─── AVAILABLE RECORDS ───

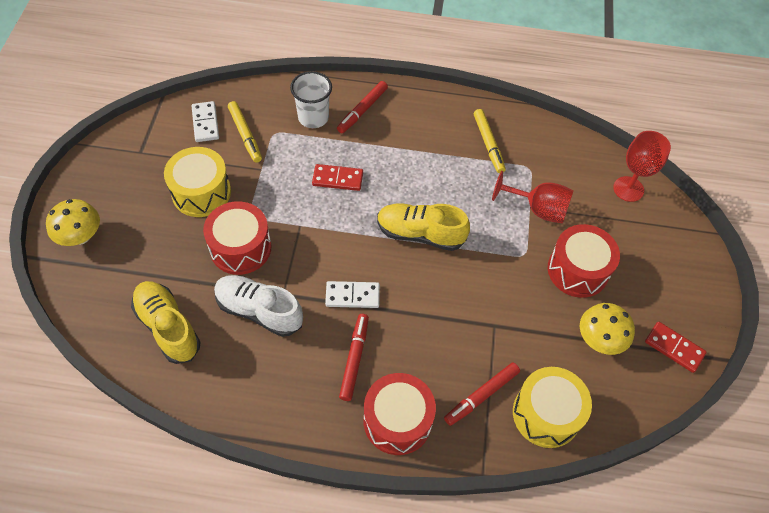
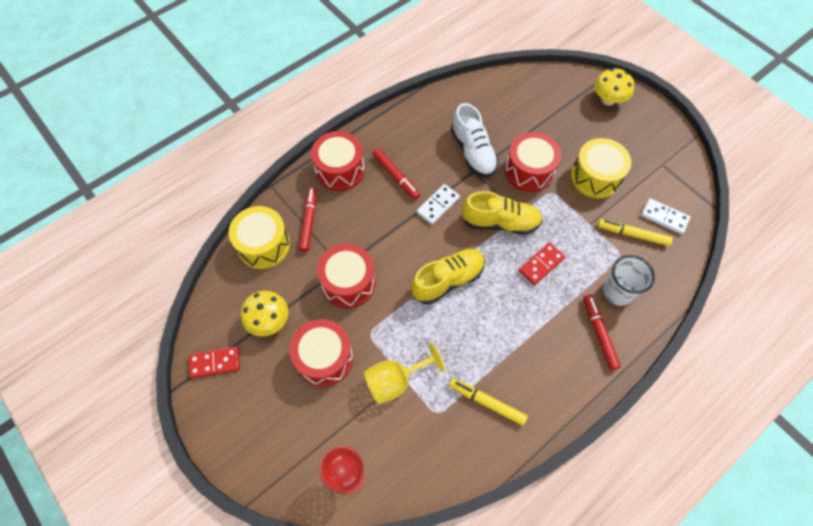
camera: 135 degrees right, 5 degrees up
(168, 327) = (502, 105): yellow shoe -> yellow shoe (500, 222)
(259, 311) = (473, 152): white shoe -> white shoe turned 90 degrees clockwise
(502, 307) = (348, 283): none -> red drum
(538, 209) = (395, 381): red goblet -> yellow goblet

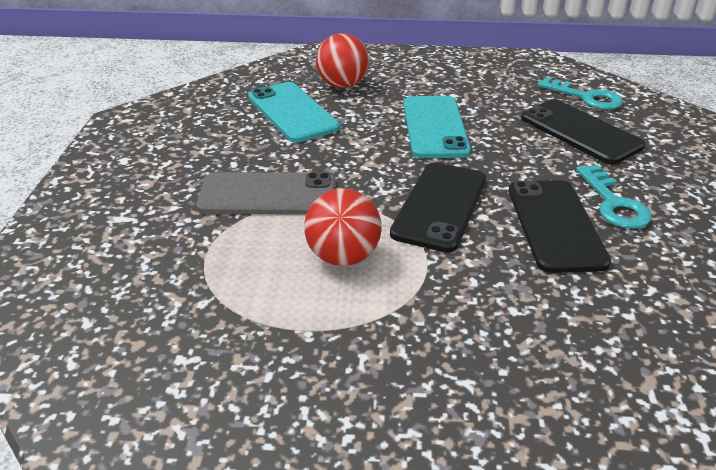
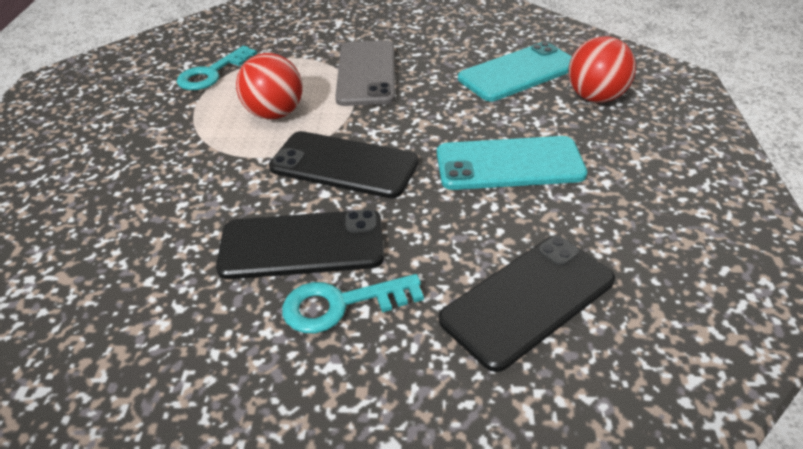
camera: 90 degrees right, 5 degrees up
(585, 97) = (656, 326): turquoise key -> turquoise key (212, 73)

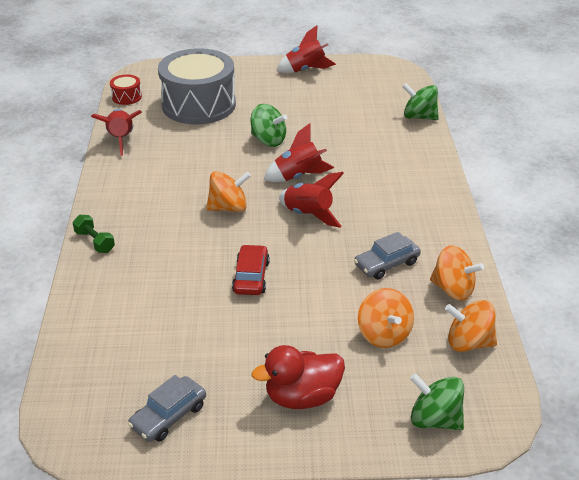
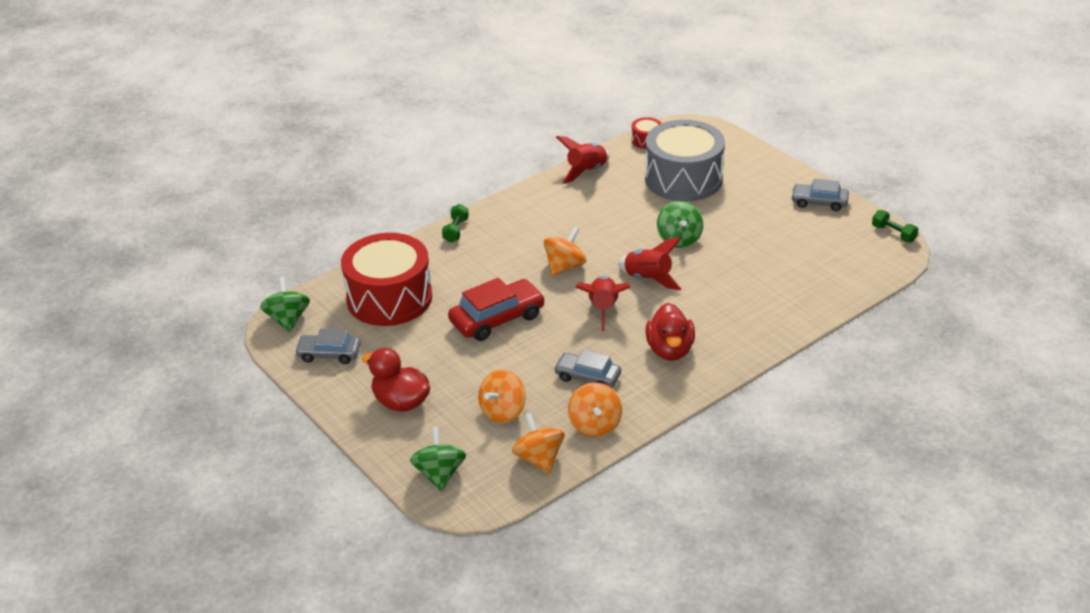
camera: 55 degrees right, 0 degrees up
(136, 330) = (389, 298): none -> red drum
(228, 208) = (565, 267): orange spinning top -> orange spinning top turned 90 degrees counterclockwise
(251, 277) = (497, 319): red car -> red car, size x1.54
(305, 70) = (819, 202): red rocket -> grey car
(376, 62) = (893, 234): none -> green dumbbell
(397, 207) = (670, 350): none -> red duck
(419, 117) = (830, 301): green spinning top -> green spinning top (288, 319)

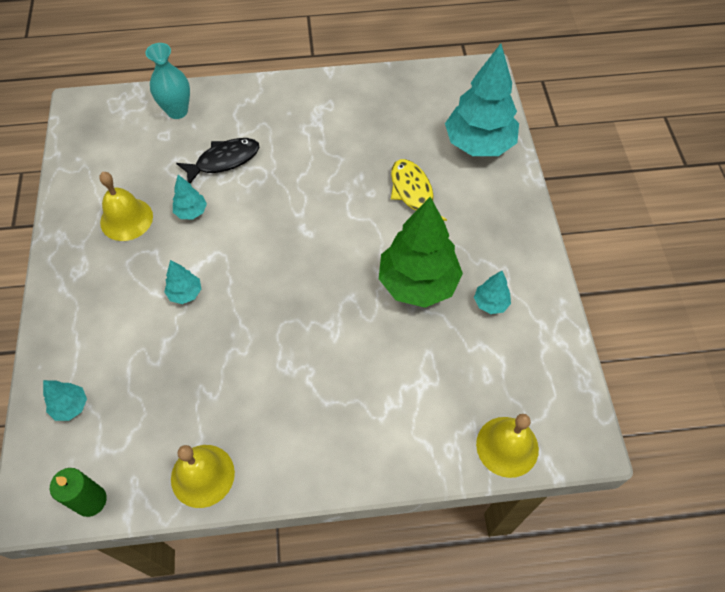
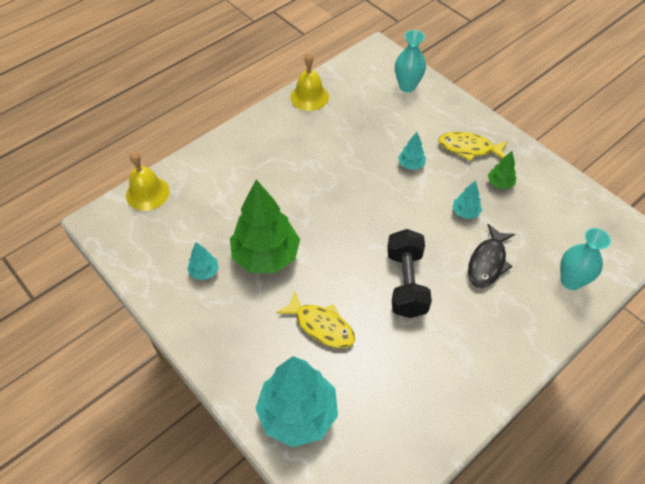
camera: 145 degrees right, 5 degrees down
(70, 406) = (407, 86): turquoise tree -> turquoise vase
(91, 500) = (353, 63): green candle -> none
(107, 274) = (469, 148): none -> yellow fish
(126, 219) = (500, 183): yellow bell -> green tree
(310, 184) = (406, 283): none -> black dumbbell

───

**ASSIGNMENT**: What to print is the stretch of entries from the line with "(168, 327) = (502, 105): yellow" up to and including the line with "(397, 207) = (670, 350): none -> red duck". Please print it exactly and leave out the pictures.

**YOUR SOLUTION**:
(168, 327) = (502, 105): yellow shoe -> yellow shoe (500, 222)
(259, 311) = (473, 152): white shoe -> white shoe turned 90 degrees clockwise
(502, 307) = (348, 283): none -> red drum
(538, 209) = (395, 381): red goblet -> yellow goblet

camera: 90 degrees right, 5 degrees up
(585, 97) = (656, 326): turquoise key -> turquoise key (212, 73)

camera: 55 degrees right, 0 degrees up
(136, 330) = (389, 298): none -> red drum
(228, 208) = (565, 267): orange spinning top -> orange spinning top turned 90 degrees counterclockwise
(251, 277) = (497, 319): red car -> red car, size x1.54
(305, 70) = (819, 202): red rocket -> grey car
(376, 62) = (893, 234): none -> green dumbbell
(397, 207) = (670, 350): none -> red duck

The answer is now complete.